● **Aim of the exercise**
Copy the listing below in full and skip every picture.

= Beginning of Section =

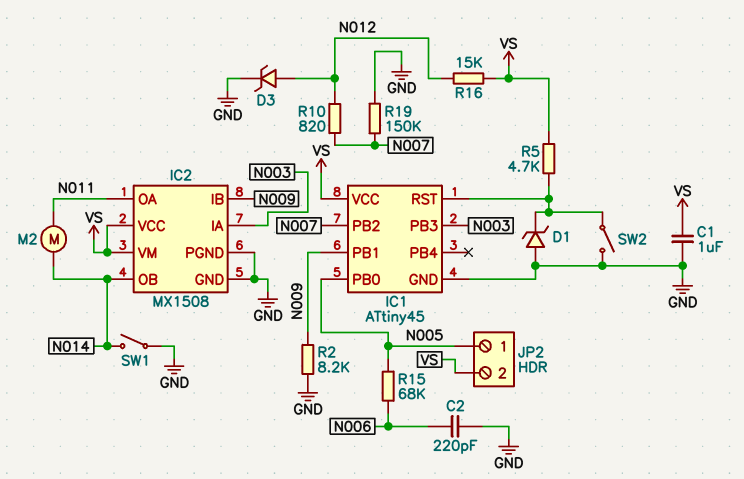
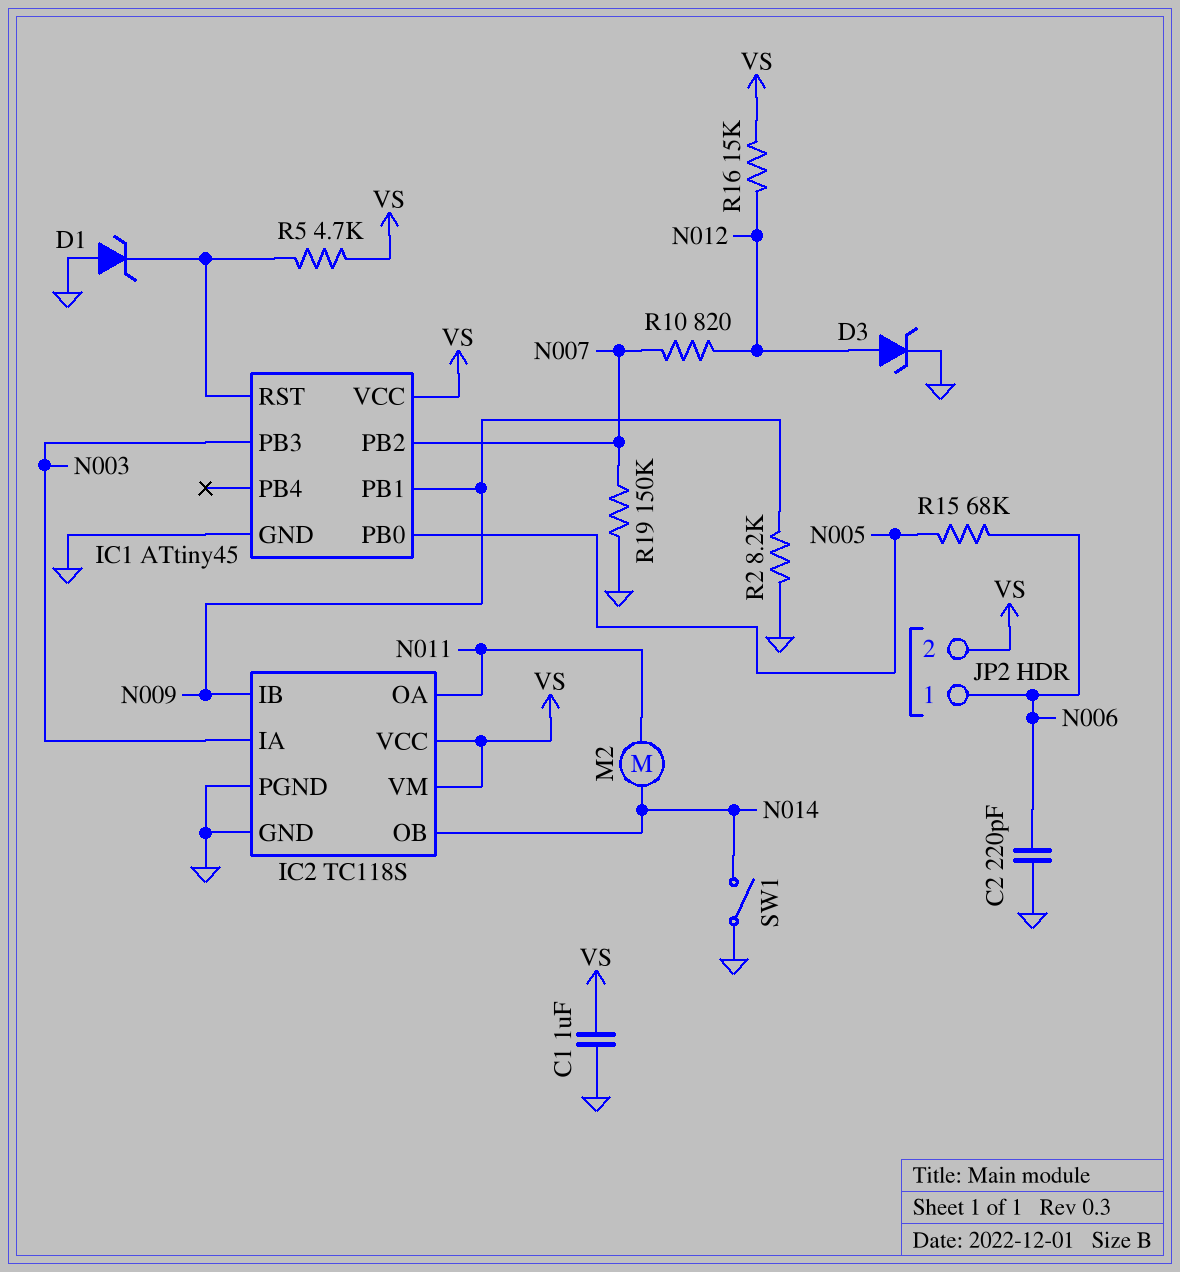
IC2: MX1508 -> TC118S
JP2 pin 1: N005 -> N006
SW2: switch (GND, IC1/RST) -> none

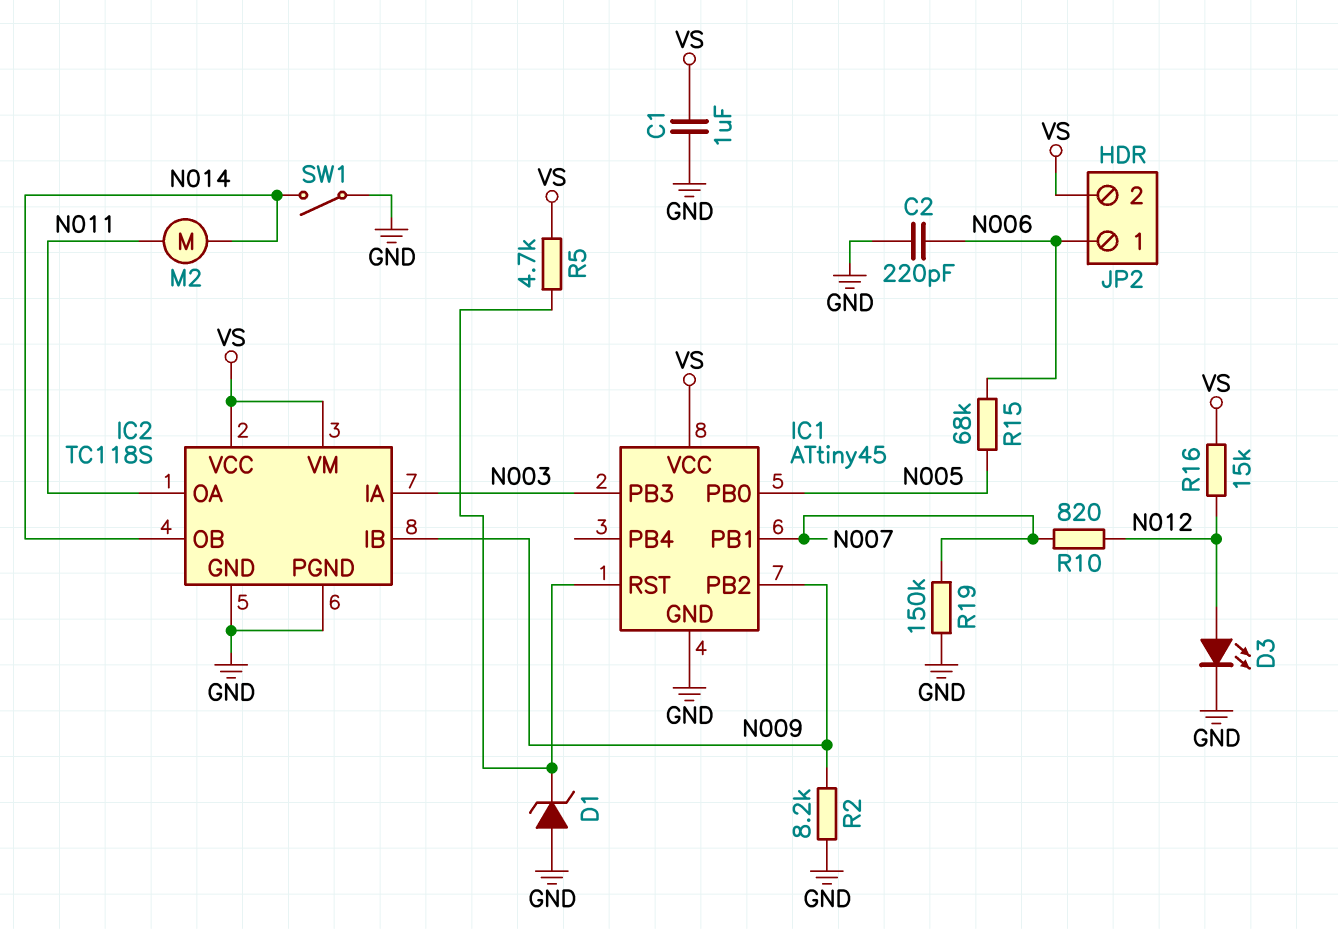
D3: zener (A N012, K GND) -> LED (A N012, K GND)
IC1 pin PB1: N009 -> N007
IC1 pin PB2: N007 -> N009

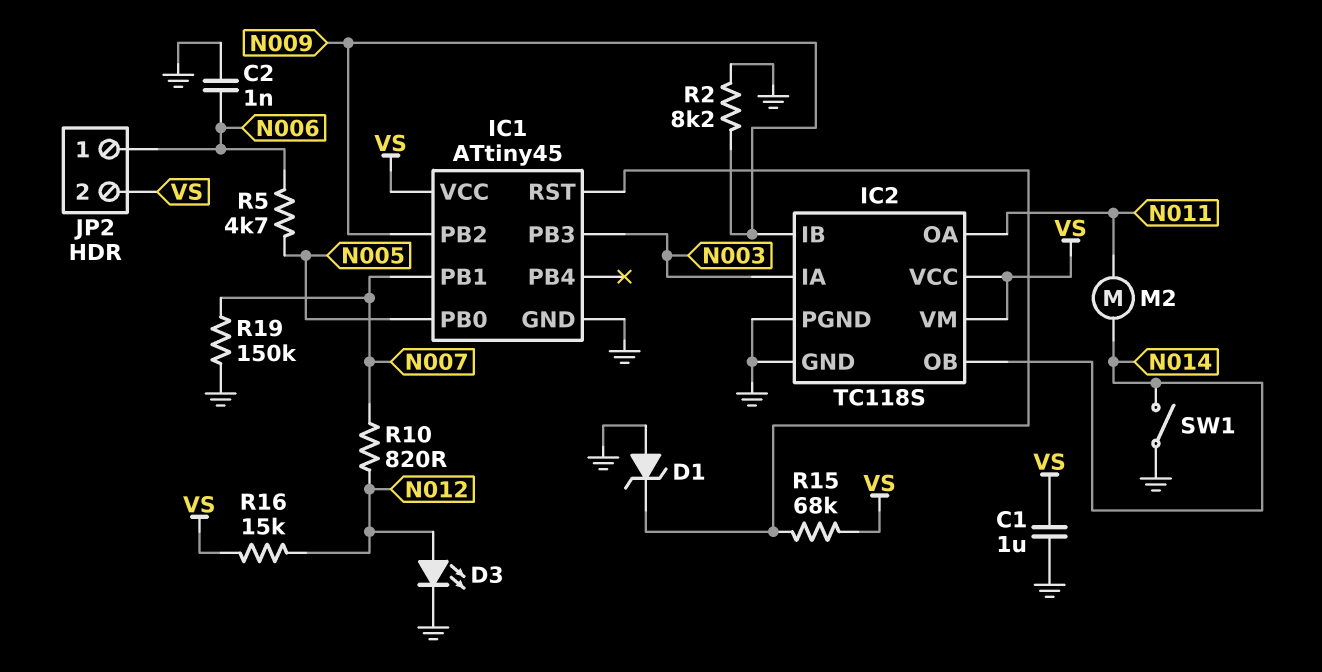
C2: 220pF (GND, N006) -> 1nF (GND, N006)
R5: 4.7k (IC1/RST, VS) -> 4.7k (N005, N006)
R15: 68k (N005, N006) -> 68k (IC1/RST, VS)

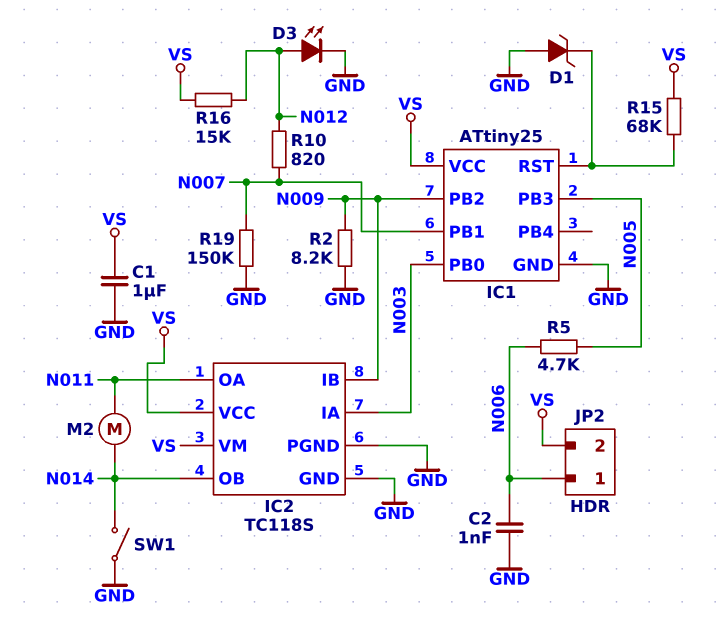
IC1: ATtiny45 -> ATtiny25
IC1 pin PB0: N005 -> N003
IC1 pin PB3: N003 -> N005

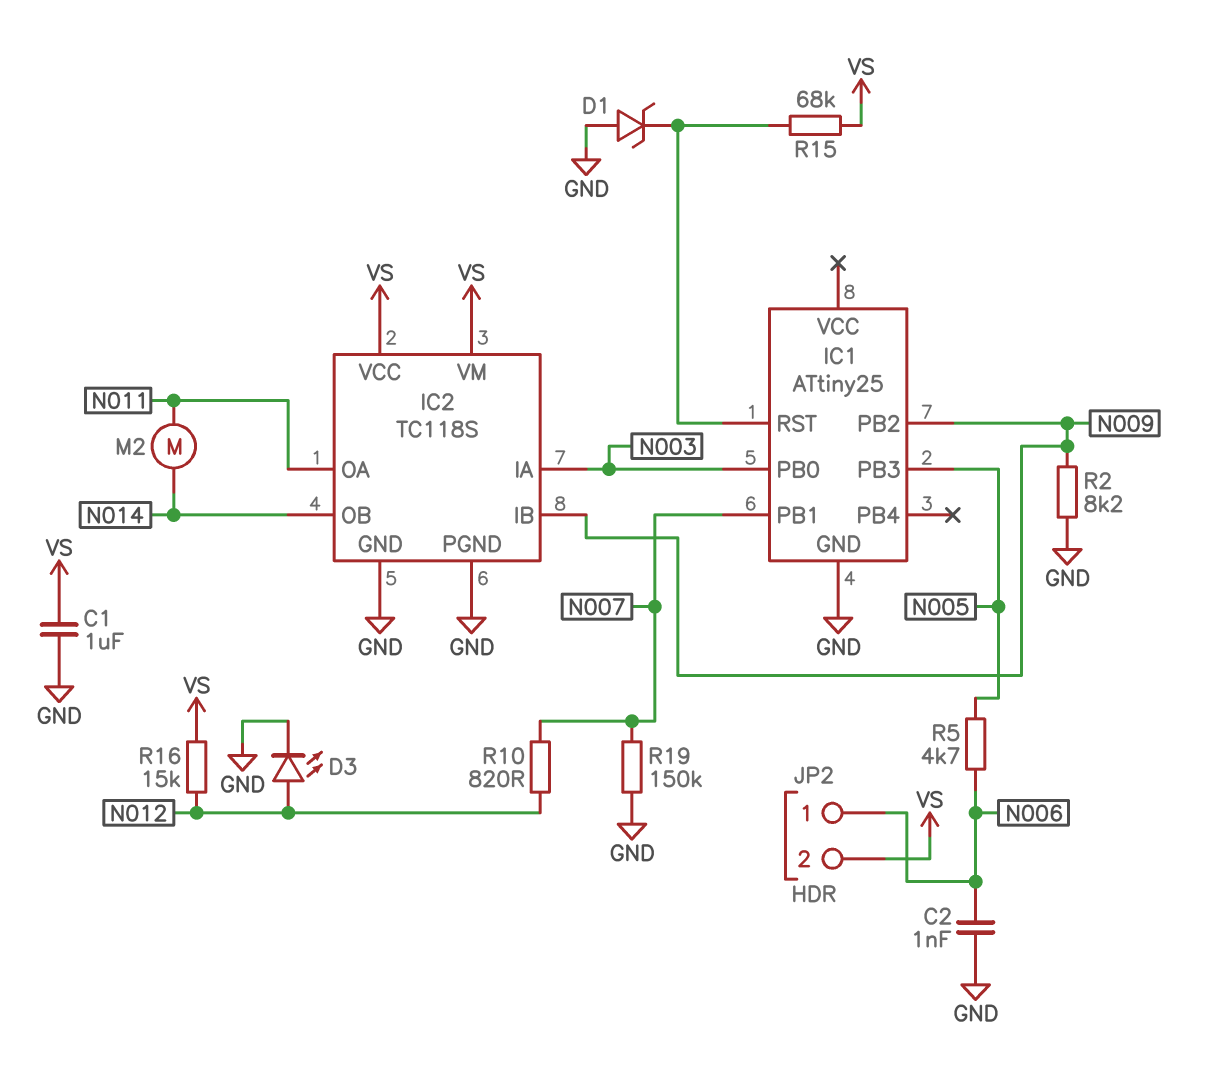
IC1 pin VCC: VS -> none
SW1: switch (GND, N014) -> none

= End of Section =

● **Result below**
IC2: MX1508 -> TC118S
JP2 pin 1: N005 -> N006
SW2: switch (GND, IC1/RST) -> none

D3: zener (A N012, K GND) -> LED (A N012, K GND)
IC1 pin PB1: N009 -> N007
IC1 pin PB2: N007 -> N009

C2: 220pF (GND, N006) -> 1nF (GND, N006)
R5: 4.7k (IC1/RST, VS) -> 4.7k (N005, N006)
R15: 68k (N005, N006) -> 68k (IC1/RST, VS)

IC1: ATtiny45 -> ATtiny25
IC1 pin PB0: N005 -> N003
IC1 pin PB3: N003 -> N005

IC1 pin VCC: VS -> none
SW1: switch (GND, N014) -> none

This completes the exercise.